"""
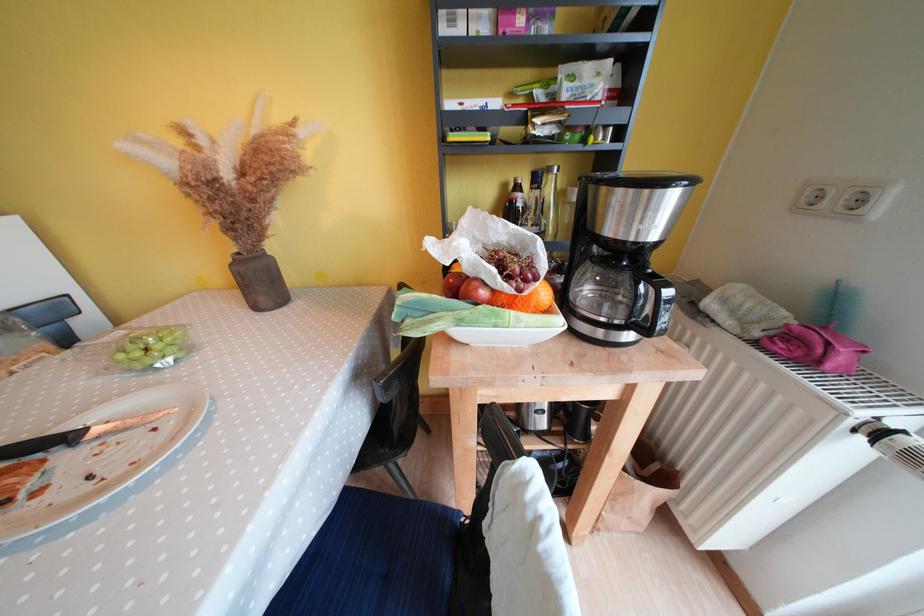
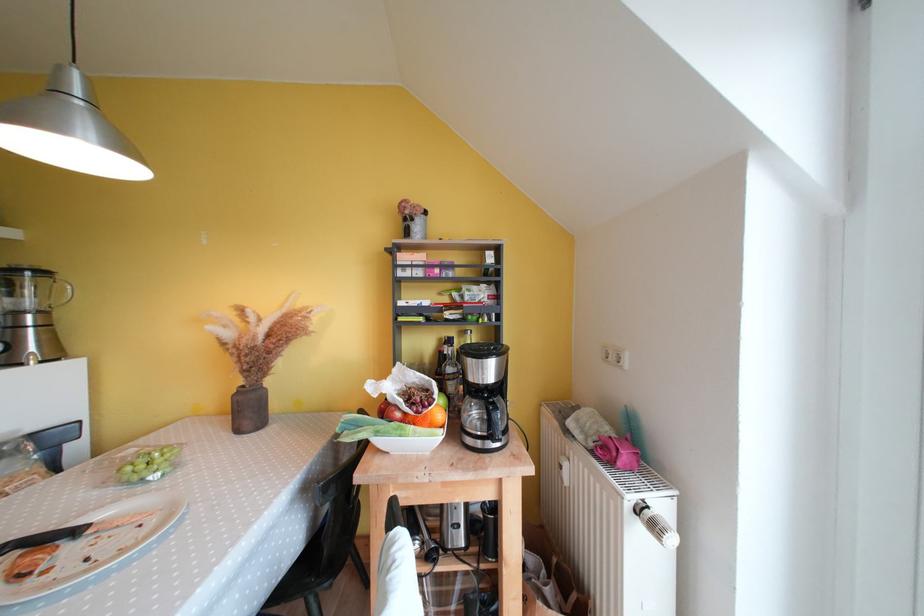
The point at (761, 347) is marked in the first image. Where is the corresponding point in the second image?

(599, 456)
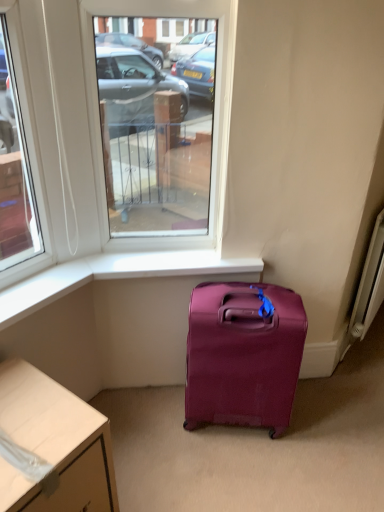
Question: Could matte purple suitcase at lower center be considered to be inside white glossy desk at lower left?

Choices:
 (A) yes
 (B) no

Answer: (B)

Question: Does white glossy desk at lower left have a greater height compared to matte purple suitcase at lower center?

Choices:
 (A) no
 (B) yes

Answer: (A)

Question: Does white glossy desk at lower left touch matte purple suitcase at lower center?

Choices:
 (A) yes
 (B) no

Answer: (B)

Question: Is white glossy desk at lower left shorter than matte purple suitcase at lower center?

Choices:
 (A) no
 (B) yes

Answer: (B)

Question: Is white glossy desk at lower left facing away from matte purple suitcase at lower center?

Choices:
 (A) no
 (B) yes

Answer: (A)

Question: Considering the positions of clear glass window at center and white glossy desk at lower left in the image, is clear glass window at center taller or shorter than white glossy desk at lower left?

Choices:
 (A) short
 (B) tall

Answer: (B)

Question: Considering their positions, is clear glass window at center located in front of or behind white glossy desk at lower left?

Choices:
 (A) front
 (B) behind

Answer: (B)

Question: From a real-world perspective, is clear glass window at center physically located above or below white glossy desk at lower left?

Choices:
 (A) above
 (B) below

Answer: (A)

Question: Looking at their shapes, would you say clear glass window at center is wider or thinner than white glossy desk at lower left?

Choices:
 (A) wide
 (B) thin

Answer: (B)

Question: Which is correct: white glossy desk at lower left is inside clear glass window at center, or outside of it?

Choices:
 (A) outside
 (B) inside

Answer: (A)

Question: Based on their sizes in the image, would you say white glossy desk at lower left is bigger or smaller than clear glass window at center?

Choices:
 (A) big
 (B) small

Answer: (A)

Question: Is white glossy desk at lower left in front of or behind clear glass window at center in the image?

Choices:
 (A) behind
 (B) front

Answer: (B)

Question: Is white glossy desk at lower left taller or shorter than clear glass window at center?

Choices:
 (A) short
 (B) tall

Answer: (A)

Question: In the image, is matte purple suitcase at lower center positioned in front of or behind white glossy desk at lower left?

Choices:
 (A) behind
 (B) front

Answer: (A)

Question: Is matte purple suitcase at lower center wider or thinner than white glossy desk at lower left?

Choices:
 (A) thin
 (B) wide

Answer: (A)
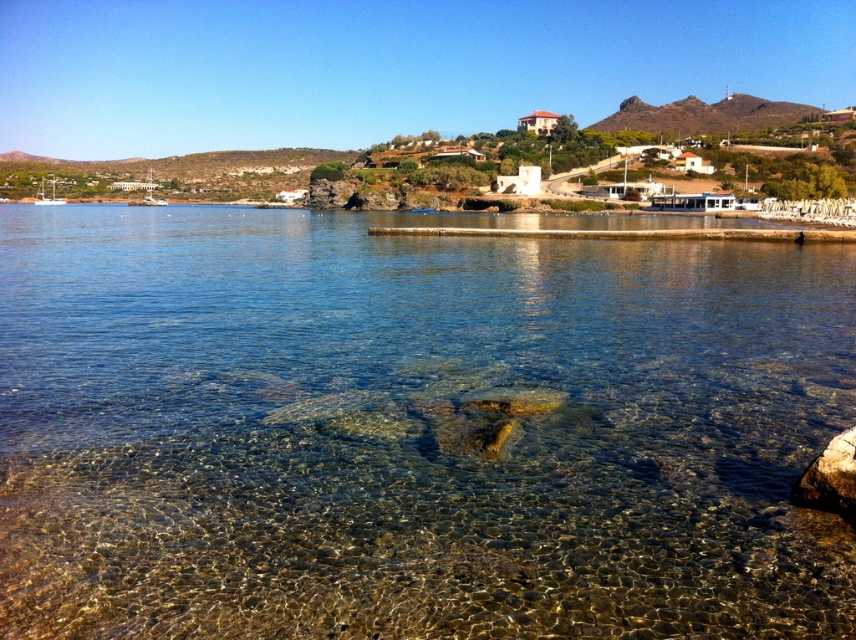
Question: Which of these objects is positioned closest to the brown rocky hill at upper right?

Choices:
 (A) clear water at center
 (B) brown rough rock at lower right

Answer: (A)

Question: Can you confirm if clear water at center is smaller than brown rough rock at lower right?

Choices:
 (A) no
 (B) yes

Answer: (A)

Question: Among these points, which one is nearest to the camera?

Choices:
 (A) (849, 419)
 (B) (837, 484)

Answer: (B)

Question: Is brown rocky hill at upper right closer to camera compared to brown rough rock at lower right?

Choices:
 (A) yes
 (B) no

Answer: (B)

Question: Is brown rocky hill at upper right thinner than brown rough rock at lower right?

Choices:
 (A) yes
 (B) no

Answer: (B)

Question: Considering the real-world distances, which object is closest to the brown rough rock at lower right?

Choices:
 (A) clear water at center
 (B) brown rocky hill at upper right

Answer: (A)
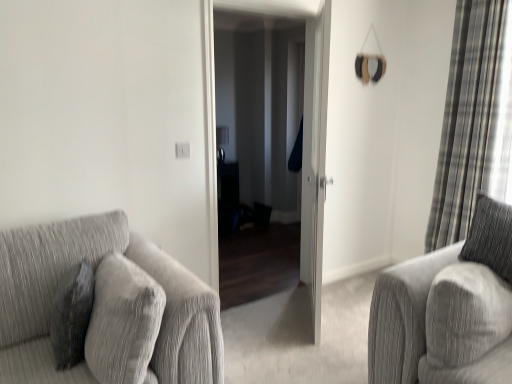
Identify the location of velvet dark gray pillow at left. (72, 315).

Image resolution: width=512 pixels, height=384 pixels. What do you see at coordinates (314, 157) in the screenshot?
I see `white glossy door at center, placed as the first screen door when sorted from right to left` at bounding box center [314, 157].

Where is `matte black screen door at center, the second screen door viewed from the right`? This screenshot has height=384, width=512. matte black screen door at center, the second screen door viewed from the right is located at coordinates (274, 7).

Measure the distance between matte black screen door at center, arranged as the 1th screen door when viewed from the left, and camera.

The depth of matte black screen door at center, arranged as the 1th screen door when viewed from the left, is 2.45 meters.

In order to face plaid fabric curtain at right, should I rotate leftwards or rightwards?

It's best to rotate right around 26.201 degrees.

What are the coordinates of `velvet dark gray pillow at left` in the screenshot? It's located at (72, 315).

Considering the sizes of objects velvet dark gray pillow at left and white glossy door at center, placed as the first screen door when sorted from right to left, in the image provided, who is bigger, velvet dark gray pillow at left or white glossy door at center, placed as the first screen door when sorted from right to left,?

Bigger between the two is white glossy door at center, placed as the first screen door when sorted from right to left.

Is white glossy door at center, placed as the second screen door when sorted from left to right, at the back of velvet dark gray pillow at left?

Yes, velvet dark gray pillow at left is facing away from white glossy door at center, placed as the second screen door when sorted from left to right.

From the image's perspective, is velvet dark gray pillow at left located beneath white glossy door at center, placed as the first screen door when sorted from right to left?

Yes.

From a real-world perspective, is velvet dark gray pillow at left positioned above or below white glossy door at center, placed as the first screen door when sorted from right to left?

velvet dark gray pillow at left is below white glossy door at center, placed as the first screen door when sorted from right to left.

From a real-world perspective, does white glossy door at center, placed as the second screen door when sorted from left to right, stand above plaid fabric curtain at right?

No, from a real-world perspective, white glossy door at center, placed as the second screen door when sorted from left to right, is not on top of plaid fabric curtain at right.

Is white glossy door at center, placed as the second screen door when sorted from left to right, to the right of plaid fabric curtain at right from the viewer's perspective?

No, white glossy door at center, placed as the second screen door when sorted from left to right, is not to the right of plaid fabric curtain at right.

Can you tell me how much white glossy door at center, placed as the second screen door when sorted from left to right, and plaid fabric curtain at right differ in facing direction?

The angle between the facing direction of white glossy door at center, placed as the second screen door when sorted from left to right, and the facing direction of plaid fabric curtain at right is 35.5 degrees.

Does matte black screen door at center, the second screen door viewed from the right, have a lesser height compared to velvet dark gray pillow at left?

In fact, matte black screen door at center, the second screen door viewed from the right, may be taller than velvet dark gray pillow at left.

The height and width of the screenshot is (384, 512). I want to click on pillow below the matte black screen door at center, arranged as the 1th screen door when viewed from the left (from a real-world perspective), so pos(72,315).

Does point (311, 21) come closer to viewer compared to point (78, 336)?

No, (311, 21) is further to viewer.

Is matte black screen door at center, arranged as the 1th screen door when viewed from the left, smaller than velvet dark gray pillow at left?

No, matte black screen door at center, arranged as the 1th screen door when viewed from the left, is not smaller than velvet dark gray pillow at left.

What's the angular difference between velvet dark gray pillow at left and plaid fabric curtain at right's facing directions?

The angular difference between velvet dark gray pillow at left and plaid fabric curtain at right is 9.28 degrees.

Is point (69, 277) farther from camera compared to point (461, 222)?

No, (69, 277) is closer to viewer.

Based on the photo, from the image's perspective, relative to plaid fabric curtain at right, is velvet dark gray pillow at left above or below?

velvet dark gray pillow at left is situated lower than plaid fabric curtain at right in the image.

Would you say velvet dark gray pillow at left is to the left or to the right of plaid fabric curtain at right in the picture?

Clearly, velvet dark gray pillow at left is on the left of plaid fabric curtain at right in the image.

Is plaid fabric curtain at right facing towards white glossy door at center, placed as the second screen door when sorted from left to right?

Yes, plaid fabric curtain at right is aimed at white glossy door at center, placed as the second screen door when sorted from left to right.

Which is closer to the camera, (473,60) or (302,227)?

Point (473,60) is positioned closer to the camera compared to point (302,227).

Is plaid fabric curtain at right next to white glossy door at center, placed as the first screen door when sorted from right to left, and touching it?

No, plaid fabric curtain at right is not making contact with white glossy door at center, placed as the first screen door when sorted from right to left.

From the image's perspective, which object appears higher, plaid fabric curtain at right or white glossy door at center, placed as the first screen door when sorted from right to left?

plaid fabric curtain at right appears higher in the image.

From the image's perspective, is plaid fabric curtain at right on velvet dark gray pillow at left?

Yes, from the image's perspective, plaid fabric curtain at right is over velvet dark gray pillow at left.

Is plaid fabric curtain at right wider or thinner than velvet dark gray pillow at left?

In the image, plaid fabric curtain at right appears to be wider than velvet dark gray pillow at left.

Is velvet dark gray pillow at left inside plaid fabric curtain at right?

No.

What's the angular difference between plaid fabric curtain at right and velvet dark gray pillow at left's facing directions?

They differ by 9.28 degrees in their facing directions.

Is white glossy door at center, placed as the first screen door when sorted from right to left, situated inside matte black screen door at center, arranged as the 1th screen door when viewed from the left, or outside?

white glossy door at center, placed as the first screen door when sorted from right to left, is outside matte black screen door at center, arranged as the 1th screen door when viewed from the left.

Looking at this image, is white glossy door at center, placed as the second screen door when sorted from left to right, bigger than matte black screen door at center, the second screen door viewed from the right?

No.

How different are the orientations of white glossy door at center, placed as the first screen door when sorted from right to left, and matte black screen door at center, arranged as the 1th screen door when viewed from the left, in degrees?

They differ by 129 degrees in their facing directions.

From the picture: Is white glossy door at center, placed as the first screen door when sorted from right to left, not near matte black screen door at center, arranged as the 1th screen door when viewed from the left?

That's not correct — white glossy door at center, placed as the first screen door when sorted from right to left, is a little close to matte black screen door at center, arranged as the 1th screen door when viewed from the left.

Where is `pillow located in front of the white glossy door at center, placed as the second screen door when sorted from left to right`? The width and height of the screenshot is (512, 384). pillow located in front of the white glossy door at center, placed as the second screen door when sorted from left to right is located at coordinates (72, 315).

I want to click on the 2nd screen door below the plaid fabric curtain at right (from the image's perspective), so click(x=314, y=157).

Which object lies nearer to the anchor point plaid fabric curtain at right, white glossy door at center, placed as the first screen door when sorted from right to left, or velvet dark gray pillow at left?

white glossy door at center, placed as the first screen door when sorted from right to left, is closer to plaid fabric curtain at right.

Based on their spatial positions, is plaid fabric curtain at right or matte black screen door at center, the second screen door viewed from the right, closer to white glossy door at center, placed as the second screen door when sorted from left to right?

Based on the image, matte black screen door at center, the second screen door viewed from the right, appears to be nearer to white glossy door at center, placed as the second screen door when sorted from left to right.

Estimate the real-world distances between objects in this image. Which object is closer to textured gray couch at left, white glossy door at center, placed as the second screen door when sorted from left to right, or matte black screen door at center, the second screen door viewed from the right?

white glossy door at center, placed as the second screen door when sorted from left to right.

Based on their spatial positions, is textured gray couch at left or white glossy door at center, placed as the first screen door when sorted from right to left, further from plaid fabric curtain at right?

textured gray couch at left is positioned further to the anchor plaid fabric curtain at right.

Considering their positions, is textured gray couch at left positioned closer to plaid fabric curtain at right than matte black screen door at center, the second screen door viewed from the right?

The object closer to plaid fabric curtain at right is matte black screen door at center, the second screen door viewed from the right.

From the image, which object appears to be farther from white glossy door at center, placed as the second screen door when sorted from left to right, matte black screen door at center, the second screen door viewed from the right, or plaid fabric curtain at right?

plaid fabric curtain at right.

Based on their spatial positions, is white glossy door at center, placed as the first screen door when sorted from right to left, or velvet dark gray pillow at left further from matte black screen door at center, arranged as the 1th screen door when viewed from the left?

velvet dark gray pillow at left is further to matte black screen door at center, arranged as the 1th screen door when viewed from the left.

Based on their spatial positions, is textured gray couch at left or velvet dark gray pillow at left further from plaid fabric curtain at right?

velvet dark gray pillow at left is positioned further to the anchor plaid fabric curtain at right.

Locate an element on the screen. pillow between textured gray couch at left and matte black screen door at center, arranged as the 1th screen door when viewed from the left, from front to back is located at coordinates (72, 315).

Where is `studio couch between velvet dark gray pillow at left and plaid fabric curtain at right from left to right`? This screenshot has width=512, height=384. studio couch between velvet dark gray pillow at left and plaid fabric curtain at right from left to right is located at coordinates (106, 308).

The height and width of the screenshot is (384, 512). In order to click on screen door situated between matte black screen door at center, the second screen door viewed from the right, and plaid fabric curtain at right from left to right in this screenshot , I will do `click(314, 157)`.

This screenshot has height=384, width=512. Identify the location of screen door between velvet dark gray pillow at left and white glossy door at center, placed as the second screen door when sorted from left to right, in the horizontal direction. (274, 7).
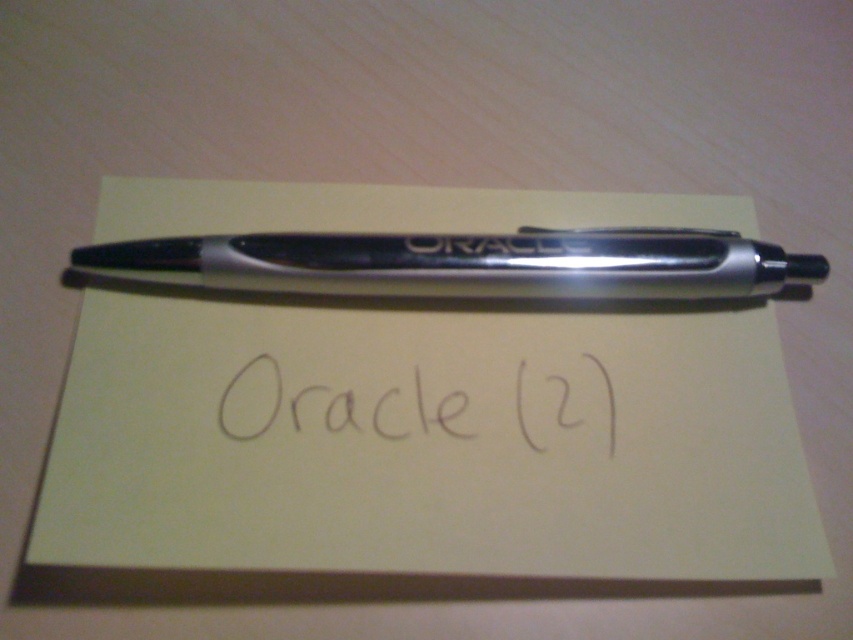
"""
- **Task instructions**: Count the lines in the items above that contain the word "these". Reply with the number alone.

- **The reply**: 2